-- YOUR INSTRUCTIONS --
Pictures do not belong in the copy; transcribe everything else in the records exactly.

——

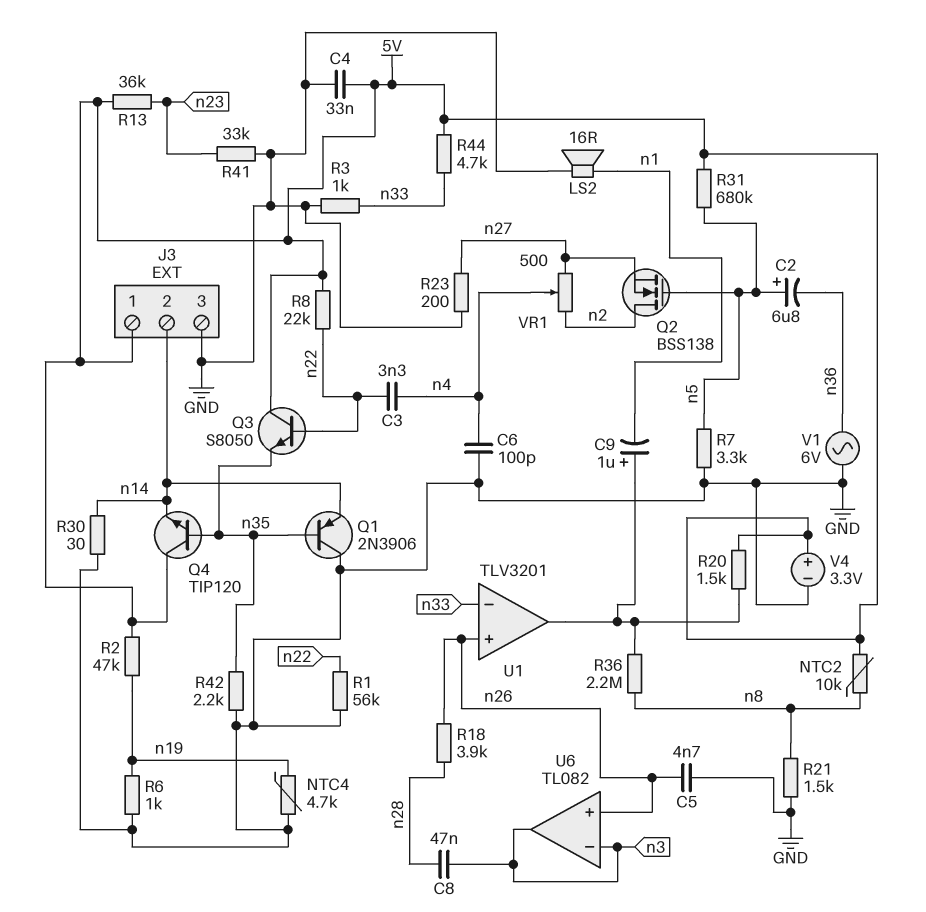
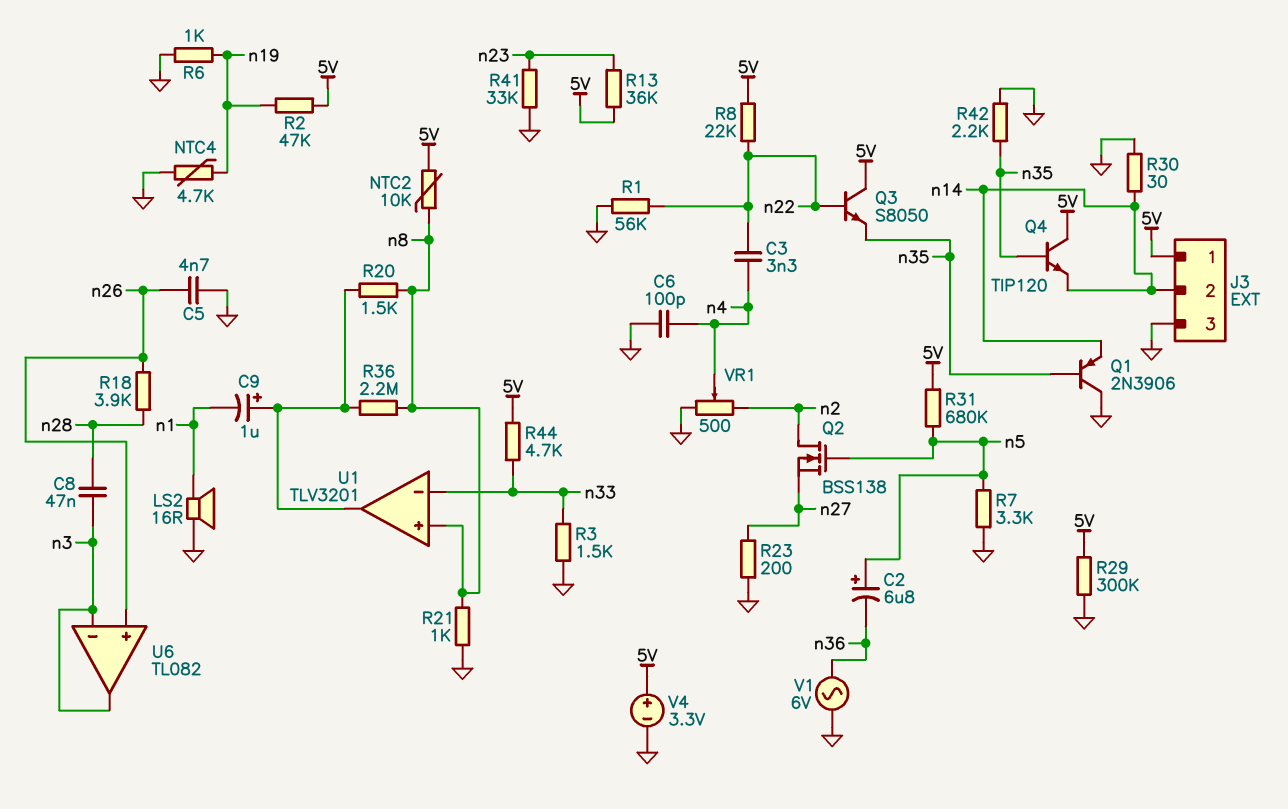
C4: 33nF (5V, GND) -> none
R3: 1k (GND, n33) -> 1.5k (GND, n33)
R20: 1.5k (5V, U1/out) -> 1.5k (U1/out, n8)
R21: 1.5k (GND, n8) -> 1k (GND, n8)
R29: none -> 300k (5V, GND)
U1 pin in+: n26 -> n8
VR1: 500 (n2, n27, wiper n4) -> 500 (GND, n2, wiper n4)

——

-- EXERCISE RESPONSE --
C4: 33nF (5V, GND) -> none
R3: 1k (GND, n33) -> 1.5k (GND, n33)
R20: 1.5k (5V, U1/out) -> 1.5k (U1/out, n8)
R21: 1.5k (GND, n8) -> 1k (GND, n8)
R29: none -> 300k (5V, GND)
U1 pin in+: n26 -> n8
VR1: 500 (n2, n27, wiper n4) -> 500 (GND, n2, wiper n4)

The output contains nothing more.